Please copy each line of the records below that includes the word "spun".

### DATA FOR REVIEW

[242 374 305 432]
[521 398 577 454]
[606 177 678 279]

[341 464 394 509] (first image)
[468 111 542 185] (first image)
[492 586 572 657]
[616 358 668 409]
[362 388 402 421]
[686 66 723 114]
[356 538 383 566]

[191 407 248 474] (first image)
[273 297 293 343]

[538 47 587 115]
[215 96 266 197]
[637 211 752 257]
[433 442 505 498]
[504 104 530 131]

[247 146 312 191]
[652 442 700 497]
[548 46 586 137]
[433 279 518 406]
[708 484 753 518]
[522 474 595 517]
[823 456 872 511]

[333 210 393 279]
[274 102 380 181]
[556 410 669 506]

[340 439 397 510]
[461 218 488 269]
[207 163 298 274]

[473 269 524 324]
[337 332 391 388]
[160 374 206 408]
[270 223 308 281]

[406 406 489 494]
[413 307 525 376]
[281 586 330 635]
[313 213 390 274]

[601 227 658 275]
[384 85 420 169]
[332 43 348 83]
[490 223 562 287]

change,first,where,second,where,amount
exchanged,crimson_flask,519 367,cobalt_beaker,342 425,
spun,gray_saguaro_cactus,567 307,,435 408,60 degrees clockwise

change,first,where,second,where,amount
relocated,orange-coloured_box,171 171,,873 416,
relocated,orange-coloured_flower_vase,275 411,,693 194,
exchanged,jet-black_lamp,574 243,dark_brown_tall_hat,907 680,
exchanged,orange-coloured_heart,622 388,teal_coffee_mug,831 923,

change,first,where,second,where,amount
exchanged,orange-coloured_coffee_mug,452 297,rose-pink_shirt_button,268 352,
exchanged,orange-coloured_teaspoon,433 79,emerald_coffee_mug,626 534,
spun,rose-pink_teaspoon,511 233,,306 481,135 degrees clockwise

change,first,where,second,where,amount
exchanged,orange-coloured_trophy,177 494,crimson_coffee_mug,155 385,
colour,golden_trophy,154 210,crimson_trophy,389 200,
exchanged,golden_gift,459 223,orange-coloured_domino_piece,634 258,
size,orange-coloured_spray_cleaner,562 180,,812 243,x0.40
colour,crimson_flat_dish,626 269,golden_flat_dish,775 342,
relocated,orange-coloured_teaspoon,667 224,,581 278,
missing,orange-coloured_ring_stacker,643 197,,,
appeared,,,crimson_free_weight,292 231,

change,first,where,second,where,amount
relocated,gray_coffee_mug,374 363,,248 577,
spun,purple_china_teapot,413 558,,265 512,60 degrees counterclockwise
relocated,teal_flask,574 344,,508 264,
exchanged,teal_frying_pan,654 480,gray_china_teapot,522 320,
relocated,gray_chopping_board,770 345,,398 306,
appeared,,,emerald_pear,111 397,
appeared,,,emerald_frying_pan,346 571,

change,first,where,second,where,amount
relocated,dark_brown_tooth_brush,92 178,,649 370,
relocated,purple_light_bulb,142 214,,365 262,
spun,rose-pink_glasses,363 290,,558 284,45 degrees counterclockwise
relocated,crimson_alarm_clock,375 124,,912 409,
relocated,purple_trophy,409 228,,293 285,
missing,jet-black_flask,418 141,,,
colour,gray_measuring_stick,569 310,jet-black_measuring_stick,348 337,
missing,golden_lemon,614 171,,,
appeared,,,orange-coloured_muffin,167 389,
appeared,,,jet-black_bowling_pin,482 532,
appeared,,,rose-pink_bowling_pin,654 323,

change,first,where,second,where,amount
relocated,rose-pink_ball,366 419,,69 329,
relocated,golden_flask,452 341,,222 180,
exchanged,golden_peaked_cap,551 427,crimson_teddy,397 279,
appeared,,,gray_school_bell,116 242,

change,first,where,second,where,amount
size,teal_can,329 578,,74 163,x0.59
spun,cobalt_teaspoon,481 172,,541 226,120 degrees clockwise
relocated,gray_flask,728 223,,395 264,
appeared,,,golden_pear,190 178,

######

THE ANSWER
spun,gray_saguaro_cactus,567 307,,435 408,60 degrees clockwise
spun,rose-pink_teaspoon,511 233,,306 481,135 degrees clockwise
spun,purple_china_teapot,413 558,,265 512,60 degrees counterclockwise
spun,rose-pink_glasses,363 290,,558 284,45 degrees counterclockwise
spun,cobalt_teaspoon,481 172,,541 226,120 degrees clockwise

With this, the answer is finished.